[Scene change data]
************

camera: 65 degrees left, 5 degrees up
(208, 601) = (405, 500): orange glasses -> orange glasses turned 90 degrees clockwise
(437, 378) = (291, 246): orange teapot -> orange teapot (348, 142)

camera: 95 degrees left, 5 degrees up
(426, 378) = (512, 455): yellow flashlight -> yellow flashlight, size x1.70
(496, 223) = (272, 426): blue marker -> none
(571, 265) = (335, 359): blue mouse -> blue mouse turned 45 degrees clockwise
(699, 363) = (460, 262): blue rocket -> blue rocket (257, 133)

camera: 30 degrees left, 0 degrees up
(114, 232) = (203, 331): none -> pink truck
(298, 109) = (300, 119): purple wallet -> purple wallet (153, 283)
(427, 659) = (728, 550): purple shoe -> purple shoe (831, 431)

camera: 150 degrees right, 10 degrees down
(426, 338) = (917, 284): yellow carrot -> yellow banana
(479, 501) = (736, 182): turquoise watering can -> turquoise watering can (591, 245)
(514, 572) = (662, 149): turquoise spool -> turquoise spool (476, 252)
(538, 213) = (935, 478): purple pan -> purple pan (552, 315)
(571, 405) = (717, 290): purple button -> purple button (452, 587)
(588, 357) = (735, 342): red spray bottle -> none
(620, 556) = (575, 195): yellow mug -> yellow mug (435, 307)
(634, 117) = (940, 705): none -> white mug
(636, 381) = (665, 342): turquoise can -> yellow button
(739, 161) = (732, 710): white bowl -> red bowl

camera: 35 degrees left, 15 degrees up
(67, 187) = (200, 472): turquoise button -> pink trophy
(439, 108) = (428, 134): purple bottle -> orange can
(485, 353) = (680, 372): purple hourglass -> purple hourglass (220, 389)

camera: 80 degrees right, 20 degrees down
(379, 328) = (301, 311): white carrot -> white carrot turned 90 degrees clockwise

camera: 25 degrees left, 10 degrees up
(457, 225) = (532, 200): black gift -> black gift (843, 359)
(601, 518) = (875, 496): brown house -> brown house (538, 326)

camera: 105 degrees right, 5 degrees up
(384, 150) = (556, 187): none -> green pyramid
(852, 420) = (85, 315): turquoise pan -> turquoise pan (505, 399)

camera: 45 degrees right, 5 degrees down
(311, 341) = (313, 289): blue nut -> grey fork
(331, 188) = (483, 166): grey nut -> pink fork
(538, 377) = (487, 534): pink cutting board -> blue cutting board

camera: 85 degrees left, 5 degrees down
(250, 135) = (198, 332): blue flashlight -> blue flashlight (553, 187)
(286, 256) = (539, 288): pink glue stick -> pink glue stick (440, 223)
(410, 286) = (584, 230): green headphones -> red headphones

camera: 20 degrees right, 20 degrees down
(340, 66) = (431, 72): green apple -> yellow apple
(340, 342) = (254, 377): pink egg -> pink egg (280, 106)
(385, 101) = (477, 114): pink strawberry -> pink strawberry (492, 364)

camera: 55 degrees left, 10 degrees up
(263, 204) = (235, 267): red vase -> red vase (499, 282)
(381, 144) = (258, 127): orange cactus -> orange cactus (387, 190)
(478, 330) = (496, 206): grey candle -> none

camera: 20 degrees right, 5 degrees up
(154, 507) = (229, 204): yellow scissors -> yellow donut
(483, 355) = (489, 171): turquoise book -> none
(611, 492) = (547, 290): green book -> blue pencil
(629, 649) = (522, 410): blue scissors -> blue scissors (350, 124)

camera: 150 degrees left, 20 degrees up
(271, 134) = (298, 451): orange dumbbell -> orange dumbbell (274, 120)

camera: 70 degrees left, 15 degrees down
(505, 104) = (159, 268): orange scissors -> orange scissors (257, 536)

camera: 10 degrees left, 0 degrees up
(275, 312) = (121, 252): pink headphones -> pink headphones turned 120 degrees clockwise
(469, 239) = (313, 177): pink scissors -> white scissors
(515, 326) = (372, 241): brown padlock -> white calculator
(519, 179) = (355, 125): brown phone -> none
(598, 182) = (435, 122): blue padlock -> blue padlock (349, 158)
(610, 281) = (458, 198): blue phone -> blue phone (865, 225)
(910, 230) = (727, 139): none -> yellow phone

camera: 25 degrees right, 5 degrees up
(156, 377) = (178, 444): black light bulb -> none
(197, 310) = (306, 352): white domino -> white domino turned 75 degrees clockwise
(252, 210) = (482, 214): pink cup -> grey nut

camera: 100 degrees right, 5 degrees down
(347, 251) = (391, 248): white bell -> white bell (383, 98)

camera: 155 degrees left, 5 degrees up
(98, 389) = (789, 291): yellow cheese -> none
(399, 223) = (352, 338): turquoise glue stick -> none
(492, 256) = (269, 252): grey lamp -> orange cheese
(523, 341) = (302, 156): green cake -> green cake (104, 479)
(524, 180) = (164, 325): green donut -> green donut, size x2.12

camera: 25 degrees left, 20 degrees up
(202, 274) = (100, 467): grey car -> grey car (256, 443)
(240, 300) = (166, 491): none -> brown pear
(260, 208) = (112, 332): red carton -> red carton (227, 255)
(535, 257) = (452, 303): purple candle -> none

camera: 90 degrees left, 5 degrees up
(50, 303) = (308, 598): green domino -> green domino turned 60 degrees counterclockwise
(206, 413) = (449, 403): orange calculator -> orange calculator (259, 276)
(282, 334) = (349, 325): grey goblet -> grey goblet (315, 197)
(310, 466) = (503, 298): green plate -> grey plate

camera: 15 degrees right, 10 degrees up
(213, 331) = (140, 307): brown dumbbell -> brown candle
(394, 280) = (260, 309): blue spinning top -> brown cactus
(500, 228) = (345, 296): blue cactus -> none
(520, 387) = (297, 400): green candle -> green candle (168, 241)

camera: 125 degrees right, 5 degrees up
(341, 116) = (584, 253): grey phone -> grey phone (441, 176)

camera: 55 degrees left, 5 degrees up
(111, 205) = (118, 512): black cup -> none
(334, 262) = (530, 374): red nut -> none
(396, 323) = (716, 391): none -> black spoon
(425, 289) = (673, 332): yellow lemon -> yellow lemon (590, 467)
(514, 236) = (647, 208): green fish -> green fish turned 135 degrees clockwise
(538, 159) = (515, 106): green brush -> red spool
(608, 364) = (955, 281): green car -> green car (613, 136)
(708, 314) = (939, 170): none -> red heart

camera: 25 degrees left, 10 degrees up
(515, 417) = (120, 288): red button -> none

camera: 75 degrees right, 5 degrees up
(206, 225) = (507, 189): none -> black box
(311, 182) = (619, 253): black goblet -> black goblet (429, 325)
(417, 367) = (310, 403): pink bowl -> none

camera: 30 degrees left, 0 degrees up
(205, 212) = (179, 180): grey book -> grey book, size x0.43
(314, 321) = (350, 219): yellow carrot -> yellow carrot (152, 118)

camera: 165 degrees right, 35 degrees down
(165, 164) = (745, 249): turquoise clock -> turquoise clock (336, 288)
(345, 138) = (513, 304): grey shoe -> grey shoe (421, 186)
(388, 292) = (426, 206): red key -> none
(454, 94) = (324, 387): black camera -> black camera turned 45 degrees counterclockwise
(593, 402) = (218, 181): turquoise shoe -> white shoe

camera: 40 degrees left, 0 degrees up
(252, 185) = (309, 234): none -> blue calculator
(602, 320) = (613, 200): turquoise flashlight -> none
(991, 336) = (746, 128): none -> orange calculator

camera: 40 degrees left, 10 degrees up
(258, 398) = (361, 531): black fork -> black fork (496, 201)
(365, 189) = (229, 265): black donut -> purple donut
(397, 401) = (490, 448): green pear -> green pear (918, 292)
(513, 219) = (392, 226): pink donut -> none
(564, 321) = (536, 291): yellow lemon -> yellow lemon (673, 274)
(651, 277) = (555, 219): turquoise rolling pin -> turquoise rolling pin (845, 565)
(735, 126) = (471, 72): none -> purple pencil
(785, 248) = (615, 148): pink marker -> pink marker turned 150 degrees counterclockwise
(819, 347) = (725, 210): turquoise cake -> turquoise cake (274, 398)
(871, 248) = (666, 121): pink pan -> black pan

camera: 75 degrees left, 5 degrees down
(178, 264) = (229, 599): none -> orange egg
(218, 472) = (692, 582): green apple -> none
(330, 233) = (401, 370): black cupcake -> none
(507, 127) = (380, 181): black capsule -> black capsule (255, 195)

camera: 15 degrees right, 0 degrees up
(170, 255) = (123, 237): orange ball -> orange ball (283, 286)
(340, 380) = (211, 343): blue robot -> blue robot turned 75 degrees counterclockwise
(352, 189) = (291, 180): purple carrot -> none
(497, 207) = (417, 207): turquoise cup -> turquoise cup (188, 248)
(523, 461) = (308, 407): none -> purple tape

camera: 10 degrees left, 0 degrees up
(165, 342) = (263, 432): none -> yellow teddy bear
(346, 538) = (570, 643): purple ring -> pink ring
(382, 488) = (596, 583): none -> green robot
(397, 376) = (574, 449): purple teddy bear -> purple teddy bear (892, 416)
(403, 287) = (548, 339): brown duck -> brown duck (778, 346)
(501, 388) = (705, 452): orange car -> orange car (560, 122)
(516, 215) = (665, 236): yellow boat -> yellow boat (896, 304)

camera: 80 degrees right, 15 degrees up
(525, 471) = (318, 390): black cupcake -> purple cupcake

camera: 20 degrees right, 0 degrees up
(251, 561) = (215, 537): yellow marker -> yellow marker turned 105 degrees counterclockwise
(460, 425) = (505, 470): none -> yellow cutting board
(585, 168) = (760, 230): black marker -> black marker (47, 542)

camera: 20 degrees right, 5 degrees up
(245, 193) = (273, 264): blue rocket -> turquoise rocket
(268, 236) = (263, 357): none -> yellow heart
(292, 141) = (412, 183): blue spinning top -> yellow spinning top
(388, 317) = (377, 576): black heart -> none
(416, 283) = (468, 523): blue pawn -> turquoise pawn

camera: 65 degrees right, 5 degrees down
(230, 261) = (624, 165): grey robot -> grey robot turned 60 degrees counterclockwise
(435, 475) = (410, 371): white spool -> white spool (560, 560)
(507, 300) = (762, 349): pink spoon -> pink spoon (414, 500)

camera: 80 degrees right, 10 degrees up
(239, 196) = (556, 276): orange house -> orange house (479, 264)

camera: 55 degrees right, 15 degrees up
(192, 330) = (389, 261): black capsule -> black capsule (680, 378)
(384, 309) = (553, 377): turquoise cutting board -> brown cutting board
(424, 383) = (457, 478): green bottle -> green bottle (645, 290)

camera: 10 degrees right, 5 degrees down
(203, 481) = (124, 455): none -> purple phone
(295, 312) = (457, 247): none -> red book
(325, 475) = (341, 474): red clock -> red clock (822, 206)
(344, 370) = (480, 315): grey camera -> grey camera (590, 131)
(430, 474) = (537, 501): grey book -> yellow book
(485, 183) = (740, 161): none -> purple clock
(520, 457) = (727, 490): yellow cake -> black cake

************

• **Task directions**:
One stretch of the lines above is wanted, from the line that contains "(739, 161) = (732, 710): white" through the line that contains "(250, 135) = (198, 332): blue". Output it exactly.

• **Written response**:
(739, 161) = (732, 710): white bowl -> red bowl

camera: 35 degrees left, 15 degrees up
(67, 187) = (200, 472): turquoise button -> pink trophy
(439, 108) = (428, 134): purple bottle -> orange can
(485, 353) = (680, 372): purple hourglass -> purple hourglass (220, 389)

camera: 80 degrees right, 20 degrees down
(379, 328) = (301, 311): white carrot -> white carrot turned 90 degrees clockwise

camera: 25 degrees left, 10 degrees up
(457, 225) = (532, 200): black gift -> black gift (843, 359)
(601, 518) = (875, 496): brown house -> brown house (538, 326)

camera: 105 degrees right, 5 degrees up
(384, 150) = (556, 187): none -> green pyramid
(852, 420) = (85, 315): turquoise pan -> turquoise pan (505, 399)

camera: 45 degrees right, 5 degrees down
(311, 341) = (313, 289): blue nut -> grey fork
(331, 188) = (483, 166): grey nut -> pink fork
(538, 377) = (487, 534): pink cutting board -> blue cutting board

camera: 85 degrees left, 5 degrees down
(250, 135) = (198, 332): blue flashlight -> blue flashlight (553, 187)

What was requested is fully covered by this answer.